▶ **Aim**: Present every one of the lines below as a numbered list, omitting any blank lines.

Element lookup records:
>> START
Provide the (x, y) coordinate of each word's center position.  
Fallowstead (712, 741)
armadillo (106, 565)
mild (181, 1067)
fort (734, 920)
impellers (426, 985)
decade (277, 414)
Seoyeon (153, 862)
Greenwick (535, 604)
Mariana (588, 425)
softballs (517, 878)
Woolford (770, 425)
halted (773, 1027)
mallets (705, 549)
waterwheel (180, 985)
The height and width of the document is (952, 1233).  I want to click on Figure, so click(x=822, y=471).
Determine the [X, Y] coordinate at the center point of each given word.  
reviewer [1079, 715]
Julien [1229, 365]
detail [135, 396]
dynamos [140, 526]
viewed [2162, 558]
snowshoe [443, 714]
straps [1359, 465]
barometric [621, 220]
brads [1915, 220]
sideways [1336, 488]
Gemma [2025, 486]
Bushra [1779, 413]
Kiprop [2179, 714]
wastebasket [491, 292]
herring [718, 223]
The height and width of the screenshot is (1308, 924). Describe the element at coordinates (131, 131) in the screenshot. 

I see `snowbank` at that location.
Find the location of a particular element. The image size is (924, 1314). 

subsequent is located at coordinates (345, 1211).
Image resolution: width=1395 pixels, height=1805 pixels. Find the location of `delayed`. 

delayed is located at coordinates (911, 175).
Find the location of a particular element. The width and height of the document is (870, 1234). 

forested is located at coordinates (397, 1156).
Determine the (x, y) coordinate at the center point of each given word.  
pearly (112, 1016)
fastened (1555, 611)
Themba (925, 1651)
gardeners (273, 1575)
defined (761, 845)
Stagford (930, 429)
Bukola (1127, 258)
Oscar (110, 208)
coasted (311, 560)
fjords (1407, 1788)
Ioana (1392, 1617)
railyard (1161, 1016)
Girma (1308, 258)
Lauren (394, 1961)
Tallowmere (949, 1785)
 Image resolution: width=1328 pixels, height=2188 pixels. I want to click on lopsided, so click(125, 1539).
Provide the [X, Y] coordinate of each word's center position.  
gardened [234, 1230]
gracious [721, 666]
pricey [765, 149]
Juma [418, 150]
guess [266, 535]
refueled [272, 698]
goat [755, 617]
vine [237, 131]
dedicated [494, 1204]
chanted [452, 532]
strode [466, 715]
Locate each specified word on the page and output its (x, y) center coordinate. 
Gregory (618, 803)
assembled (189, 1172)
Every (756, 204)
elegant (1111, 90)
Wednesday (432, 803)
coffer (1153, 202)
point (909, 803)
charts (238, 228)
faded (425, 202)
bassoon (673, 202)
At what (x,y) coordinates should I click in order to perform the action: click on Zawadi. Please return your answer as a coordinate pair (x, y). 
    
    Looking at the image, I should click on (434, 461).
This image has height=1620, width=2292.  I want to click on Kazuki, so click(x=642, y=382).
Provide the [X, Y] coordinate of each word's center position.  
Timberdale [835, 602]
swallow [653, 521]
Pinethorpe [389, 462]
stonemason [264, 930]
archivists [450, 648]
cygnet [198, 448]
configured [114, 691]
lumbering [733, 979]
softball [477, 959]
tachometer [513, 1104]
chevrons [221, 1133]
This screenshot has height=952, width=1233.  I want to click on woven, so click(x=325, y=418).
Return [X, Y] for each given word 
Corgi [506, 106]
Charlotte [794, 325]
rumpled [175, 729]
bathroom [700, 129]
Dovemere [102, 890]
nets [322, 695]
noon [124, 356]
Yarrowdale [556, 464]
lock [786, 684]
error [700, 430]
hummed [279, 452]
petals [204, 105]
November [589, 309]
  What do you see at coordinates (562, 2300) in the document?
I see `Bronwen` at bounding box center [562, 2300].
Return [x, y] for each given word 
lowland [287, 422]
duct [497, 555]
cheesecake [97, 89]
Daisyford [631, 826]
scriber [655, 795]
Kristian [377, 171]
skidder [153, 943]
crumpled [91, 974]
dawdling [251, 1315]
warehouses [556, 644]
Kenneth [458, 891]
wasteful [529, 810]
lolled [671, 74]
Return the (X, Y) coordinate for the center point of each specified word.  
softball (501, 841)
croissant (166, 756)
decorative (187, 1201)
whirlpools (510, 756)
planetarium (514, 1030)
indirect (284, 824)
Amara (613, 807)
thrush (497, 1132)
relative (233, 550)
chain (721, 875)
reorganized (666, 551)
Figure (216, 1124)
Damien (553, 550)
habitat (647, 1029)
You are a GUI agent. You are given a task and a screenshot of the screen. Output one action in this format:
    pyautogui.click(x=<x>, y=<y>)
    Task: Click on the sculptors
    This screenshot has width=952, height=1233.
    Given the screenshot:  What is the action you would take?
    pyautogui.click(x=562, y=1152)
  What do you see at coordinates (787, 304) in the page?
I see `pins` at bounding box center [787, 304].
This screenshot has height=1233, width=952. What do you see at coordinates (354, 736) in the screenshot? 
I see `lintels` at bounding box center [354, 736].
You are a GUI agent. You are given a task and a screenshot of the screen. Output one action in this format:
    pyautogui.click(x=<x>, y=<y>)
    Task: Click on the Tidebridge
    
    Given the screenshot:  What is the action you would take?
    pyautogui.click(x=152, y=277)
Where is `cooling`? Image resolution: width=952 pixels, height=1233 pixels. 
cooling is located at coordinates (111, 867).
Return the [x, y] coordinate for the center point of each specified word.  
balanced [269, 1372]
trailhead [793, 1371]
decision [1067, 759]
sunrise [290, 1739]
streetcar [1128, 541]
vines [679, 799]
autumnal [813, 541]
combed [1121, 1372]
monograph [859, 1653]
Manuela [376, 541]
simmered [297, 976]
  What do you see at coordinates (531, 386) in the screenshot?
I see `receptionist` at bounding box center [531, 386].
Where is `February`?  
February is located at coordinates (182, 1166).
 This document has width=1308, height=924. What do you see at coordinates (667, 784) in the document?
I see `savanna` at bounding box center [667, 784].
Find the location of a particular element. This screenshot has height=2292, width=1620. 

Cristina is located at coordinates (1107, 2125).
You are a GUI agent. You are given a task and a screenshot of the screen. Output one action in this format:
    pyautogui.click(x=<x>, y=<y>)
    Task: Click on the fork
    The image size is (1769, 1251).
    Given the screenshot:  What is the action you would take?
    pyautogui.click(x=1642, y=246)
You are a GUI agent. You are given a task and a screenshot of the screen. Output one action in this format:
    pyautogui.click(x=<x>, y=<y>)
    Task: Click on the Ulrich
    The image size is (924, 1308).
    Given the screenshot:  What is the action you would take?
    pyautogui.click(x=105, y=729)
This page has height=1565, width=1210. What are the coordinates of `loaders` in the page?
>> END
▶ **Result of the task**:
1. Provide the (x, y) coordinate of each word's center position.  
2. Fallowstead (712, 741)
3. armadillo (106, 565)
4. mild (181, 1067)
5. fort (734, 920)
6. impellers (426, 985)
7. decade (277, 414)
8. Seoyeon (153, 862)
9. Greenwick (535, 604)
10. Mariana (588, 425)
11. softballs (517, 878)
12. Woolford (770, 425)
13. halted (773, 1027)
14. mallets (705, 549)
15. waterwheel (180, 985)
16. The height and width of the document is (952, 1233).  I want to click on Figure, so click(x=822, y=471).
17. Determine the [X, Y] coordinate at the center point of each given word.  
18. reviewer [1079, 715]
19. Julien [1229, 365]
20. detail [135, 396]
21. dynamos [140, 526]
22. viewed [2162, 558]
23. snowshoe [443, 714]
24. straps [1359, 465]
25. barometric [621, 220]
26. brads [1915, 220]
27. sideways [1336, 488]
28. Gemma [2025, 486]
29. Bushra [1779, 413]
30. Kiprop [2179, 714]
31. wastebasket [491, 292]
32. herring [718, 223]
33. The height and width of the screenshot is (1308, 924). Describe the element at coordinates (131, 131) in the screenshot. 
34. I see `snowbank` at that location.
35. Find the location of a particular element. The image size is (924, 1314). 
36. subsequent is located at coordinates (345, 1211).
37. Image resolution: width=1395 pixels, height=1805 pixels. Find the location of `delayed`. 
38. delayed is located at coordinates (911, 175).
39. Find the location of a particular element. The width and height of the document is (870, 1234). 
40. forested is located at coordinates (397, 1156).
41. Determine the (x, y) coordinate at the center point of each given word.  
42. pearly (112, 1016)
43. fastened (1555, 611)
44. Themba (925, 1651)
45. gardeners (273, 1575)
46. defined (761, 845)
47. Stagford (930, 429)
48. Bukola (1127, 258)
49. Oscar (110, 208)
50. coasted (311, 560)
51. fjords (1407, 1788)
52. Ioana (1392, 1617)
53. railyard (1161, 1016)
54. Girma (1308, 258)
55. Lauren (394, 1961)
56. Tallowmere (949, 1785)
57.  Image resolution: width=1328 pixels, height=2188 pixels. I want to click on lopsided, so click(125, 1539).
58. Provide the [X, Y] coordinate of each word's center position.  
59. gardened [234, 1230]
60. gracious [721, 666]
61. pricey [765, 149]
62. Juma [418, 150]
63. guess [266, 535]
64. refueled [272, 698]
65. goat [755, 617]
66. vine [237, 131]
67. dedicated [494, 1204]
68. chanted [452, 532]
69. strode [466, 715]
70. Locate each specified word on the page and output its (x, y) center coordinate. 
71. Gregory (618, 803)
72. assembled (189, 1172)
73. Every (756, 204)
74. elegant (1111, 90)
75. Wednesday (432, 803)
76. coffer (1153, 202)
77. point (909, 803)
78. charts (238, 228)
79. faded (425, 202)
80. bassoon (673, 202)
81. At what (x,y) coordinates should I click in order to perform the action: click on Zawadi. Please return your answer as a coordinate pair (x, y). 
82.     Looking at the image, I should click on (434, 461).
83. This image has height=1620, width=2292.  I want to click on Kazuki, so click(x=642, y=382).
84. Provide the [X, Y] coordinate of each word's center position.  
85. Timberdale [835, 602]
86. swallow [653, 521]
87. Pinethorpe [389, 462]
88. stonemason [264, 930]
89. archivists [450, 648]
90. cygnet [198, 448]
91. configured [114, 691]
92. lumbering [733, 979]
93. softball [477, 959]
94. tachometer [513, 1104]
95. chevrons [221, 1133]
96. This screenshot has height=952, width=1233.  I want to click on woven, so click(x=325, y=418).
97. Return [X, Y] for each given word 
98. Corgi [506, 106]
99. Charlotte [794, 325]
100. rumpled [175, 729]
101. bathroom [700, 129]
102. Dovemere [102, 890]
103. nets [322, 695]
104. noon [124, 356]
105. Yarrowdale [556, 464]
106. lock [786, 684]
107. error [700, 430]
108. hummed [279, 452]
109. petals [204, 105]
110. November [589, 309]
111.   What do you see at coordinates (562, 2300) in the document?
112. I see `Bronwen` at bounding box center [562, 2300].
113. Return [x, y] for each given word 
114. lowland [287, 422]
115. duct [497, 555]
116. cheesecake [97, 89]
117. Daisyford [631, 826]
118. scriber [655, 795]
119. Kristian [377, 171]
120. skidder [153, 943]
121. crumpled [91, 974]
122. dawdling [251, 1315]
123. warehouses [556, 644]
124. Kenneth [458, 891]
125. wasteful [529, 810]
126. lolled [671, 74]
127. Return the (X, Y) coordinate for the center point of each specified word.  
128. softball (501, 841)
129. croissant (166, 756)
130. decorative (187, 1201)
131. whirlpools (510, 756)
132. planetarium (514, 1030)
133. indirect (284, 824)
134. Amara (613, 807)
135. thrush (497, 1132)
136. relative (233, 550)
137. chain (721, 875)
138. reorganized (666, 551)
139. Figure (216, 1124)
140. Damien (553, 550)
141. habitat (647, 1029)
142. You are a GUI agent. You are given a task and a screenshot of the screen. Output one action in this format:
143.     pyautogui.click(x=<x>, y=<y>)
144.     Task: Click on the sculptors
145.     This screenshot has width=952, height=1233.
146.     Given the screenshot:  What is the action you would take?
147.     pyautogui.click(x=562, y=1152)
148.   What do you see at coordinates (787, 304) in the page?
149. I see `pins` at bounding box center [787, 304].
150. This screenshot has height=1233, width=952. What do you see at coordinates (354, 736) in the screenshot? 
151. I see `lintels` at bounding box center [354, 736].
152. You are a GUI agent. You are given a task and a screenshot of the screen. Output one action in this format:
153.     pyautogui.click(x=<x>, y=<y>)
154.     Task: Click on the Tidebridge
155.     Given the screenshot:  What is the action you would take?
156.     pyautogui.click(x=152, y=277)
157. Where is `cooling`? Image resolution: width=952 pixels, height=1233 pixels. 
158. cooling is located at coordinates (111, 867).
159. Return the [x, y] coordinate for the center point of each specified word.  
160. balanced [269, 1372]
161. trailhead [793, 1371]
162. decision [1067, 759]
163. sunrise [290, 1739]
164. streetcar [1128, 541]
165. vines [679, 799]
166. autumnal [813, 541]
167. combed [1121, 1372]
168. monograph [859, 1653]
169. Manuela [376, 541]
170. simmered [297, 976]
171.   What do you see at coordinates (531, 386) in the screenshot?
172. I see `receptionist` at bounding box center [531, 386].
173. Where is `February`?  
174. February is located at coordinates (182, 1166).
175.  This document has width=1308, height=924. What do you see at coordinates (667, 784) in the document?
176. I see `savanna` at bounding box center [667, 784].
177. Find the location of a particular element. This screenshot has height=2292, width=1620. 
178. Cristina is located at coordinates (1107, 2125).
179. You are a GUI agent. You are given a task and a screenshot of the screen. Output one action in this format:
180.     pyautogui.click(x=<x>, y=<y>)
181.     Task: Click on the fork
182.     The image size is (1769, 1251).
183.     Given the screenshot:  What is the action you would take?
184.     pyautogui.click(x=1642, y=246)
185. You are a GUI agent. You are given a task and a screenshot of the screen. Output one action in this format:
186.     pyautogui.click(x=<x>, y=<y>)
187.     Task: Click on the Ulrich
188.     The image size is (924, 1308).
189.     Given the screenshot:  What is the action you would take?
190.     pyautogui.click(x=105, y=729)
191. This page has height=1565, width=1210. What are the coordinates of `loaders` in the page?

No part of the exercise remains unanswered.